*PROBLEM TO WORK ON:* Report each line of the data below in which "none" appears.

*PROVIDED DATA:*
────────────────────────────────────────

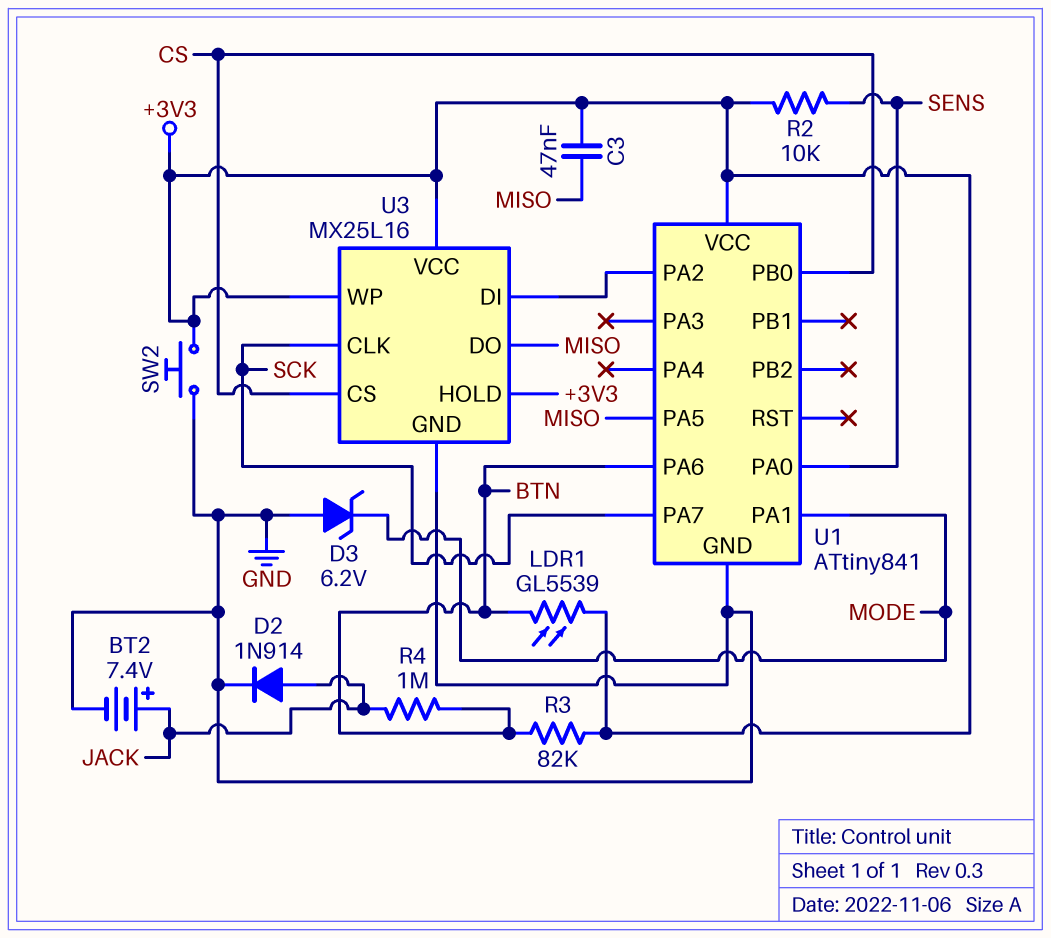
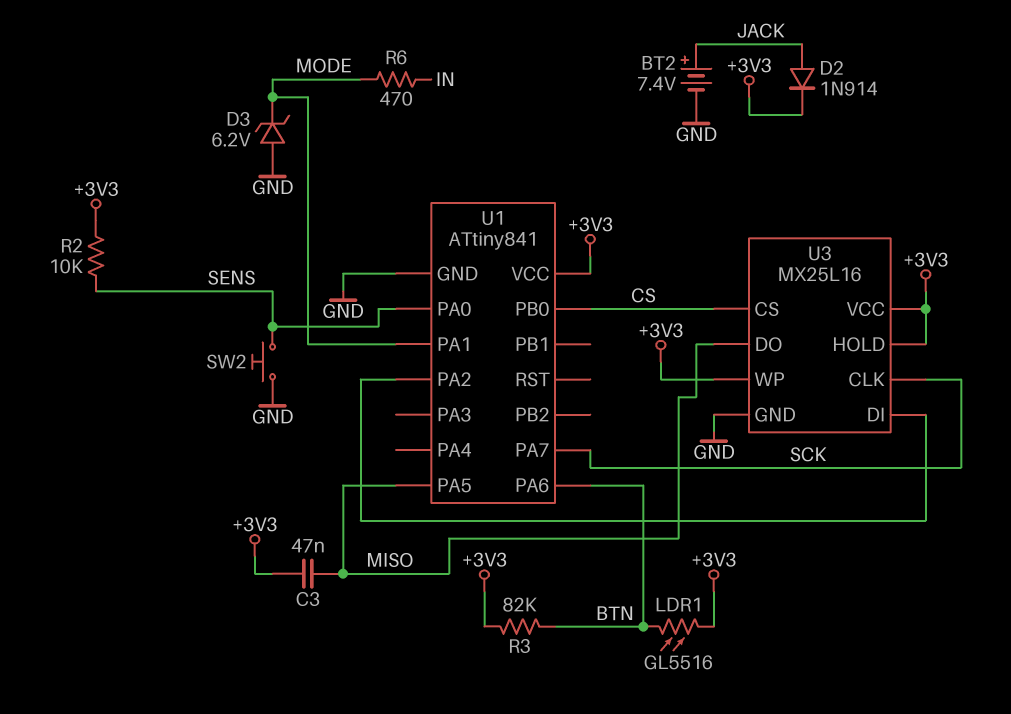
D2: diode 1N914 (A JACK, K GND) -> diode 1N914 (A JACK, K +3V3)
LDR1: GL5539 (+3V3, BTN) -> GL5516 (+3V3, BTN)
R4: 1M (BTN, JACK) -> none
R6: none -> 470 (IN, MODE)
SW2: button (+3V3, GND) -> button (GND, SENS)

────────────────────────────────────────

*RESULT OF THIS TASK:*
R4: 1M (BTN, JACK) -> none
R6: none -> 470 (IN, MODE)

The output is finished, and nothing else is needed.